=== Begin Enclosure ===
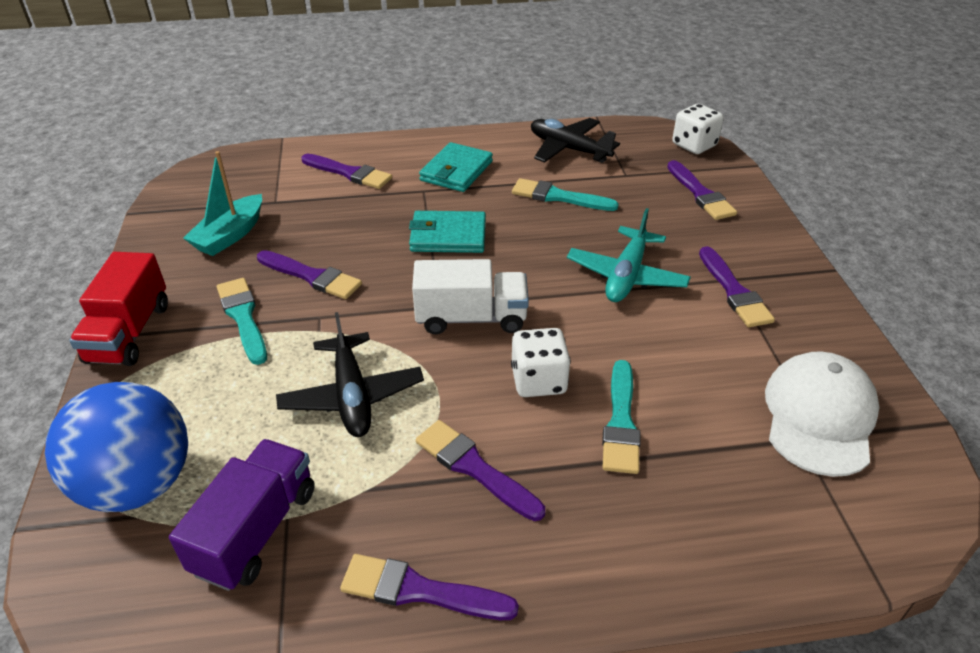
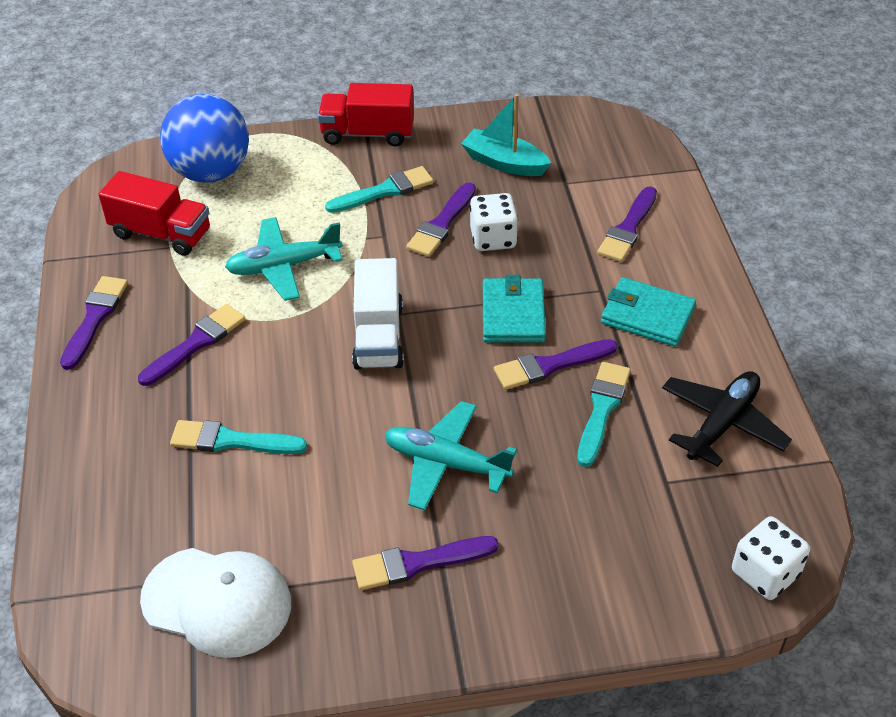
camera: 90 degrees right, 5 degrees up
(256, 530) = (161, 233): purple truck -> red truck
(352, 396) = (283, 266): black plane -> turquoise plane
(538, 380) = (289, 384): white dice -> white dice (493, 238)
(700, 194) = (628, 561): purple brush -> purple brush (550, 365)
=== End Enclosure ===
# Assignment:
Lines holding the word "purple" in the entries above are the ones to pull out. Copy them all.

# Response to the task:
(256, 530) = (161, 233): purple truck -> red truck
(700, 194) = (628, 561): purple brush -> purple brush (550, 365)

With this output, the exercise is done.